Required work: Among the entries that follow, the required portion opens with the line containing "black brick B1" and closes with the line containing "red slope D12:F12 level 1 top D". Give that portion again exactly, and nothing else.

Data to examine:

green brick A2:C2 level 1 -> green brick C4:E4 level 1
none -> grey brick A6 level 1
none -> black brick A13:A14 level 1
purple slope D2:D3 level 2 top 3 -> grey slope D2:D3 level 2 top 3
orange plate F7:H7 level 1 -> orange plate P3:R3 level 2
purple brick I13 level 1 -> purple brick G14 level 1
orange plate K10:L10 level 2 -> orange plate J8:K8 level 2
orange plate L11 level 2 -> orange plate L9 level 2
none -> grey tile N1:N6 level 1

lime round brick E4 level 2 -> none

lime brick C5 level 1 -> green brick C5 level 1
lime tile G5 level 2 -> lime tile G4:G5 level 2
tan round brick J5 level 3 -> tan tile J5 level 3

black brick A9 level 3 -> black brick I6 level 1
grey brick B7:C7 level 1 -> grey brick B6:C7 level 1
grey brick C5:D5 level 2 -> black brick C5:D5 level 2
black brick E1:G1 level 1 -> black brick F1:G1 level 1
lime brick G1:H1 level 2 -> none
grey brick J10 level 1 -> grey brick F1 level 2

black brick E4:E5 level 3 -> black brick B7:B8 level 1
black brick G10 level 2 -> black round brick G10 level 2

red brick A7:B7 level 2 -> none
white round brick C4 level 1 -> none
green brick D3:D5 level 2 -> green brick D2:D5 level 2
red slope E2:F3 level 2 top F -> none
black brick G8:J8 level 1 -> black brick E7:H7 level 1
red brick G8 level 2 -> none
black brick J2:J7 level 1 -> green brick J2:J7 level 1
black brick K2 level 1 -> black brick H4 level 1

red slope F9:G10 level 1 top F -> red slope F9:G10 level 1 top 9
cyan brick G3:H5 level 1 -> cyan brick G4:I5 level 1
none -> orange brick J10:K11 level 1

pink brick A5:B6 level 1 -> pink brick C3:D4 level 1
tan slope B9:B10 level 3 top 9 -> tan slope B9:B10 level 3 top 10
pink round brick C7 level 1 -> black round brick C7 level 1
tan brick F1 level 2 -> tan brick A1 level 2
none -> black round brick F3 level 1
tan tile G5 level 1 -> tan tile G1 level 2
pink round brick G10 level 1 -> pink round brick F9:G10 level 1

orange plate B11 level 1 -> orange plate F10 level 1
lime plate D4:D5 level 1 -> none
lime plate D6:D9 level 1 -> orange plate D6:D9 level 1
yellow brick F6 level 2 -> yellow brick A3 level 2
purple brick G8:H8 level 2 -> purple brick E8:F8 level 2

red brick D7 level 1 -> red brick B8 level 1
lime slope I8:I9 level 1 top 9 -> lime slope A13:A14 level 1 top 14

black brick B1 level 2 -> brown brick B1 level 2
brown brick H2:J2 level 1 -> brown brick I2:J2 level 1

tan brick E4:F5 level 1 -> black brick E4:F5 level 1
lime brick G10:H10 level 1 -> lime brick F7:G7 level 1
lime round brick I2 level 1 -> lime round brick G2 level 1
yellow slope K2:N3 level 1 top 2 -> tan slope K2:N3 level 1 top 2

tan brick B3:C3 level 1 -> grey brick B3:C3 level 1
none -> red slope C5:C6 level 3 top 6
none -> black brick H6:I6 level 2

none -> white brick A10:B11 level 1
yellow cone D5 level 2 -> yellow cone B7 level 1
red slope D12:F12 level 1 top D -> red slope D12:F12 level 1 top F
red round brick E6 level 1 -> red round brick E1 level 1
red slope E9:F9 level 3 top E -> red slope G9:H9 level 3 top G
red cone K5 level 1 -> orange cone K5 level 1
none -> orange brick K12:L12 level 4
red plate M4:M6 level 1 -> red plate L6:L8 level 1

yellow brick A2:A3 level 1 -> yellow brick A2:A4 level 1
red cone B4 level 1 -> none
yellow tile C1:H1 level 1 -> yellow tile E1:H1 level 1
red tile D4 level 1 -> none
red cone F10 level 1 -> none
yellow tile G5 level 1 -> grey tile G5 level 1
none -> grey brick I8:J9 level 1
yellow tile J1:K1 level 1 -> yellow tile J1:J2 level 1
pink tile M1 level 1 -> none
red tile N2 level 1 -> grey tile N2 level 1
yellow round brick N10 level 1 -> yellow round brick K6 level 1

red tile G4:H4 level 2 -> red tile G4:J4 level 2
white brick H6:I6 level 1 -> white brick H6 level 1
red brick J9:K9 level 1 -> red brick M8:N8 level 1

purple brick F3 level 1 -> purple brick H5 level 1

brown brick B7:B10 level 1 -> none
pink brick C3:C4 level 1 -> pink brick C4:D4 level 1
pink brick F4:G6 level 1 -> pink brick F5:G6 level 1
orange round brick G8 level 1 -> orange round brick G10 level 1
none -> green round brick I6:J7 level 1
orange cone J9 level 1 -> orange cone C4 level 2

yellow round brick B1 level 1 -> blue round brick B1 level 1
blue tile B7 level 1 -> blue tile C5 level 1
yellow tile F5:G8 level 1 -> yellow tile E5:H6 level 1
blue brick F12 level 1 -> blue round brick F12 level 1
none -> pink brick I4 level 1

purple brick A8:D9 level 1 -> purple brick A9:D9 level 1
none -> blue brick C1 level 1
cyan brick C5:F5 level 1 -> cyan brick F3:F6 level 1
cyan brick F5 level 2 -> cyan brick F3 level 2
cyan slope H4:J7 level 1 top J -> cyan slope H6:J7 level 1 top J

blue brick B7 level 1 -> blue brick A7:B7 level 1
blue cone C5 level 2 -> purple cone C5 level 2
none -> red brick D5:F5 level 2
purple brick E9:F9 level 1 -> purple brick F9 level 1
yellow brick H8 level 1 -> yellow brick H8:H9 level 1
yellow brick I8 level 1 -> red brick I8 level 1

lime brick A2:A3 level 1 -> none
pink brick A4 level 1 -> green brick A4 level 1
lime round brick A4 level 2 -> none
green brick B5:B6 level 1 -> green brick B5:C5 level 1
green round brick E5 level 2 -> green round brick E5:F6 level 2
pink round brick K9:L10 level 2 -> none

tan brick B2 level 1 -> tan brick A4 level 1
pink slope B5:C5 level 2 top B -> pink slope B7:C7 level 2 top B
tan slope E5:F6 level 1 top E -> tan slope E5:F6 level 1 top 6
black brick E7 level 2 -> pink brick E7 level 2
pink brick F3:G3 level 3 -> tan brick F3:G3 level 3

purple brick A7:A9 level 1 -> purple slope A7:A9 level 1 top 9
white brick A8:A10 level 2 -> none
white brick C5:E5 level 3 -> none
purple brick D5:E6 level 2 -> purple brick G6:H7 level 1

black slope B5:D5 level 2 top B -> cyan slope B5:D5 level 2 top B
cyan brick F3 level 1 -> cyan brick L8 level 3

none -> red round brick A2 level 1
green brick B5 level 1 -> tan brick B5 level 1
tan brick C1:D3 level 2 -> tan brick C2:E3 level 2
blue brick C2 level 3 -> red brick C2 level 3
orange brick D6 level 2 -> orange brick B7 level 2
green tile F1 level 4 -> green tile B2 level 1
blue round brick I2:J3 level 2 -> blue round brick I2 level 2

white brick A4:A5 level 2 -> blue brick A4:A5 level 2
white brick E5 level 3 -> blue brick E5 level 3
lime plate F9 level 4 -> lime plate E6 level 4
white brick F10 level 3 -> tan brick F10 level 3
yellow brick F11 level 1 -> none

Exercise solution:
black brick B1 level 2 -> brown brick B1 level 2
brown brick H2:J2 level 1 -> brown brick I2:J2 level 1

tan brick E4:F5 level 1 -> black brick E4:F5 level 1
lime brick G10:H10 level 1 -> lime brick F7:G7 level 1
lime round brick I2 level 1 -> lime round brick G2 level 1
yellow slope K2:N3 level 1 top 2 -> tan slope K2:N3 level 1 top 2

tan brick B3:C3 level 1 -> grey brick B3:C3 level 1
none -> red slope C5:C6 level 3 top 6
none -> black brick H6:I6 level 2

none -> white brick A10:B11 level 1
yellow cone D5 level 2 -> yellow cone B7 level 1
red slope D12:F12 level 1 top D -> red slope D12:F12 level 1 top F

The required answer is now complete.